> **WHAT TO DO**
Skipping each picture, output the entries exactly as they stand below.

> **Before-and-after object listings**
⟨

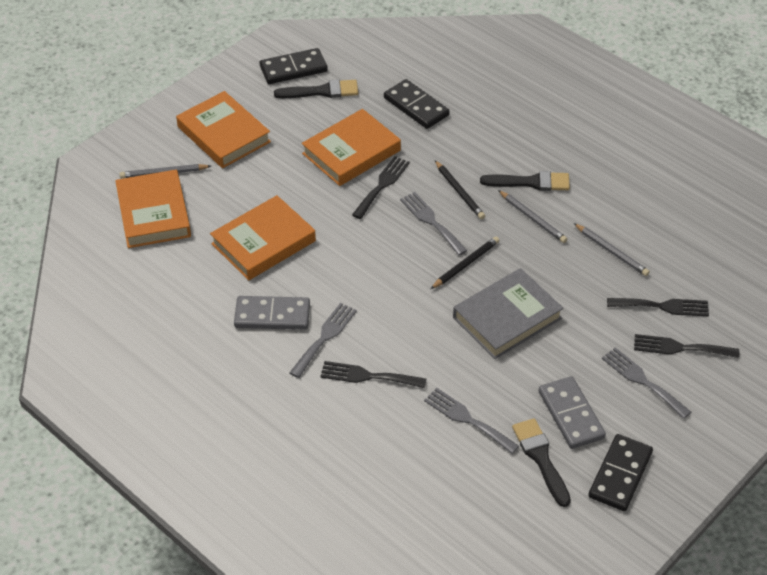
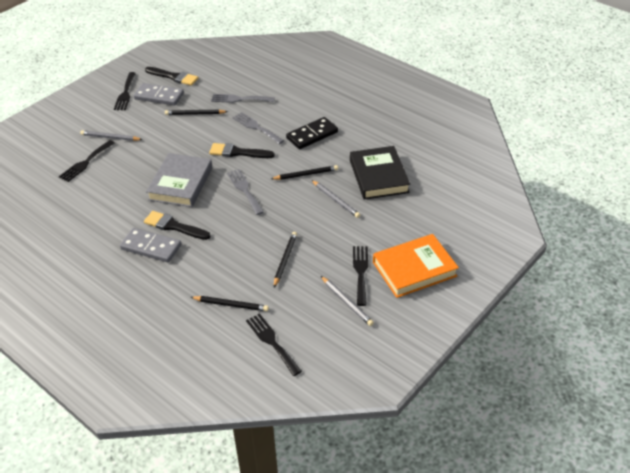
black book: 0 -> 1
black domino: 3 -> 1
black pencil: 2 -> 4
grey fork: 4 -> 3
orange book: 4 -> 1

⟩

> **REPLY TO THE EXERCISE**
black book: 0 -> 1
black domino: 3 -> 1
black pencil: 2 -> 4
grey fork: 4 -> 3
orange book: 4 -> 1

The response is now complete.